DATA PROVIDED
= = =

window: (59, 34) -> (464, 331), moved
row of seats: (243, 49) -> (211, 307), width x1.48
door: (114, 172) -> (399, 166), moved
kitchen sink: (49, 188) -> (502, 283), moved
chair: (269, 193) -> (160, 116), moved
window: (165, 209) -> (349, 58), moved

= = =

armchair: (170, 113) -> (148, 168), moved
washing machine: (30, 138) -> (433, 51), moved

= = =

WHAT TO WORK ON
Reproduce exactly the stretch of the material above that starts at the line with "armchair: (170, 113) -> (148, 168), moved" and ends at the line with "washing machine: (30, 138)", both included, and nothing else.

ANSWER BOX
armchair: (170, 113) -> (148, 168), moved
washing machine: (30, 138) -> (433, 51), moved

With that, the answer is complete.